[EXERCISE MATERIALS Boundary: Start]

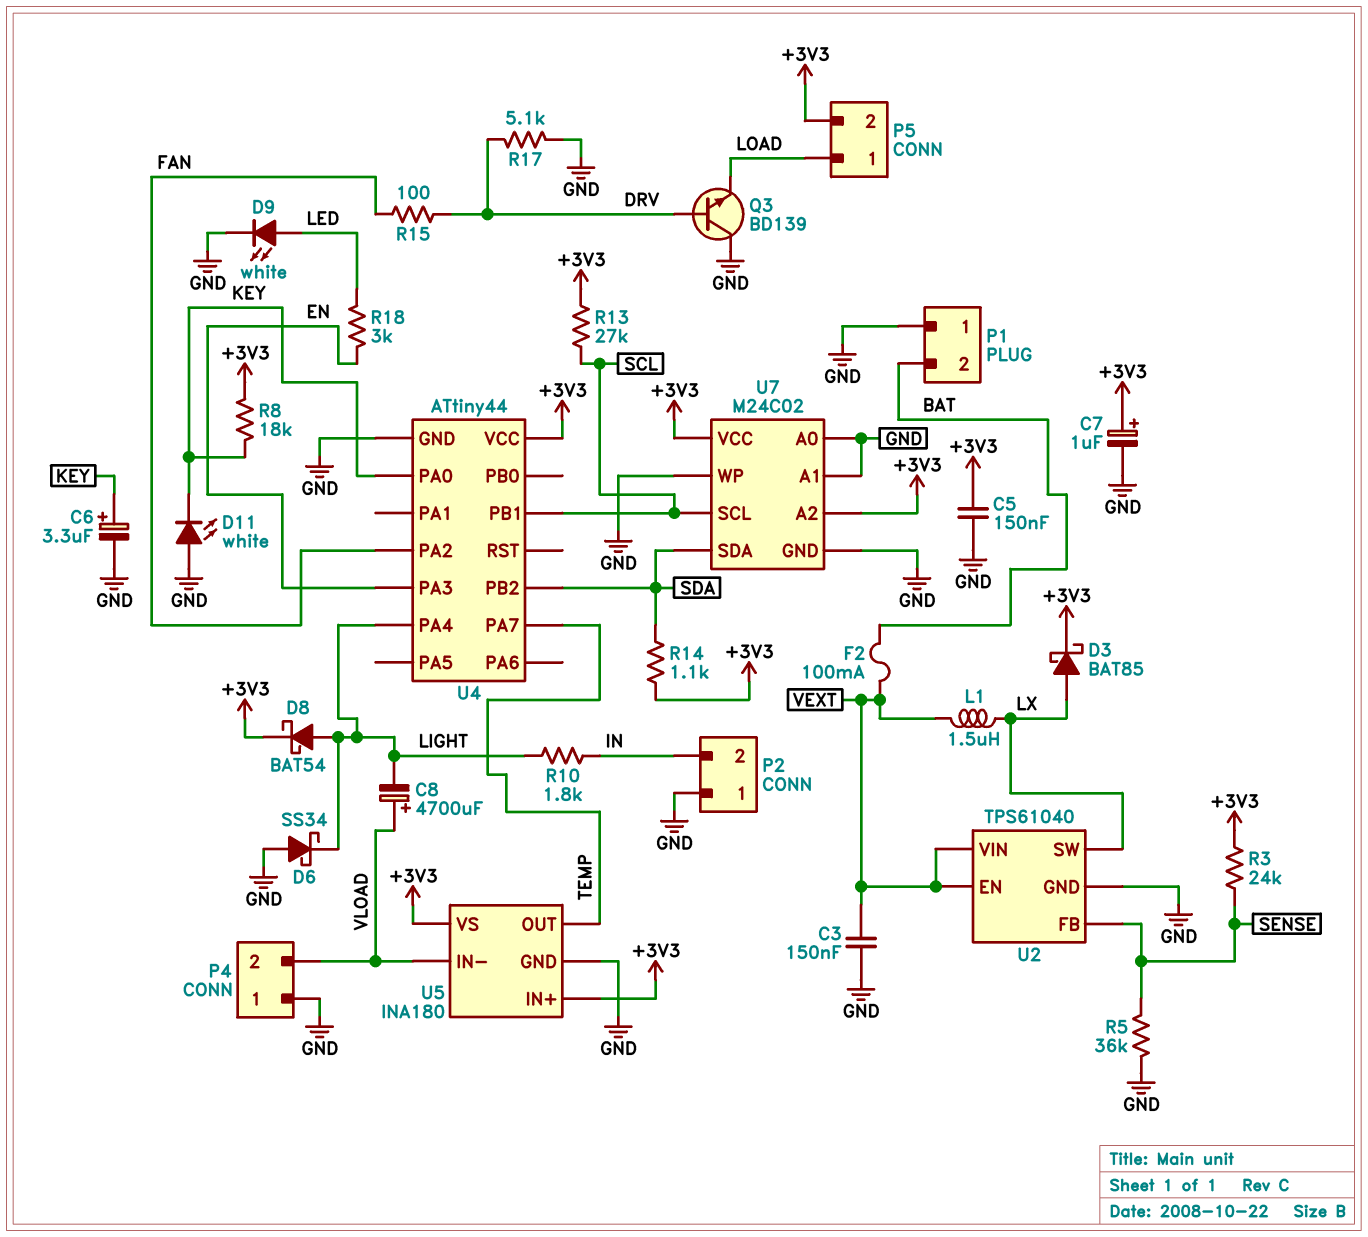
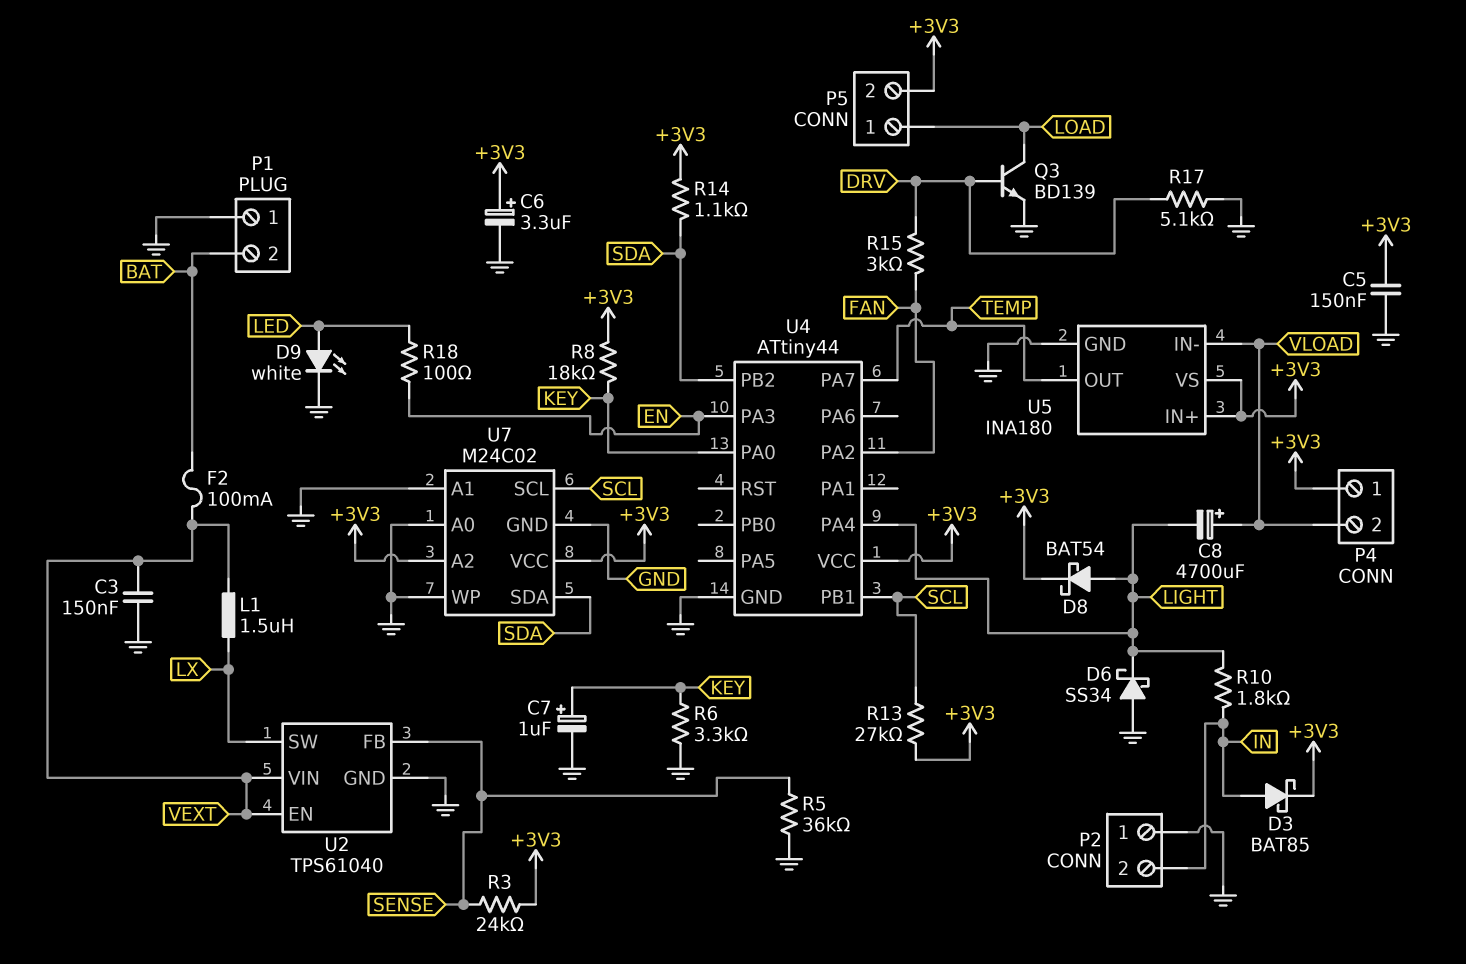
C6: 3.3uF (plus KEY, minus GND) -> 3.3uF (plus +3V3, minus GND)
C7: 1uF (plus +3V3, minus GND) -> 1uF (plus KEY, minus GND)
D3: schottky BAT85 (A LX, K +3V3) -> schottky BAT85 (A IN, K +3V3)
D11: LED white (A GND, K KEY) -> none
P4 pin 1: GND -> +3V3
Q3: NPN BD139 (B DRV, C GND, E LOAD) -> NPN BD139 (B DRV, C LOAD, E GND)
R6: none -> 3.3k (GND, KEY)
R15: 100 (DRV, FAN) -> 3k (DRV, FAN)
R18: 3k (EN, LED) -> 100 (EN, LED)

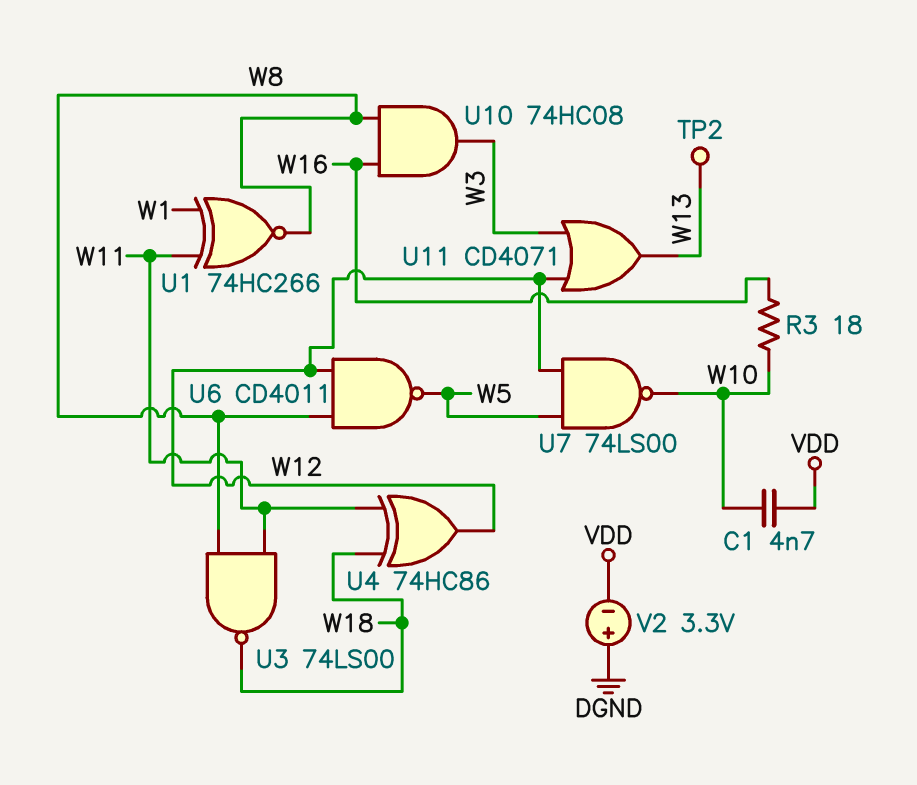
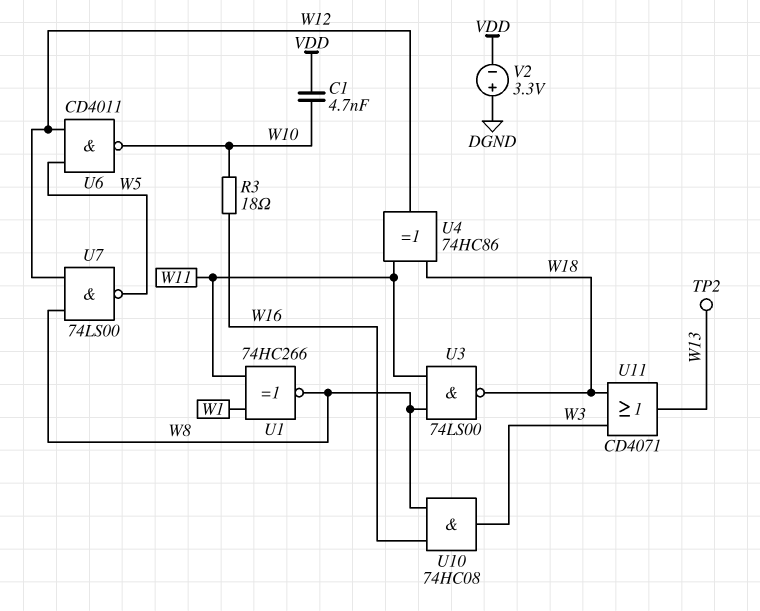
U6: NAND CD4011 (in W8, in W12, out W5) -> NAND CD4011 (in W5, in W12, out W10)
U7: NAND 74LS00 (in W5, in W12, out W10) -> NAND 74LS00 (in W8, in W12, out W5)
U11: OR CD4071 (in W3, in W12, out W13) -> OR CD4071 (in W3, in W18, out W13)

[EXERCISE MATERIALS Boundary: End]

> PROBLEM DETAILS: One number should be returned: how many lines in the records contain the word "minus".

> SOLVED EXERCISE: 2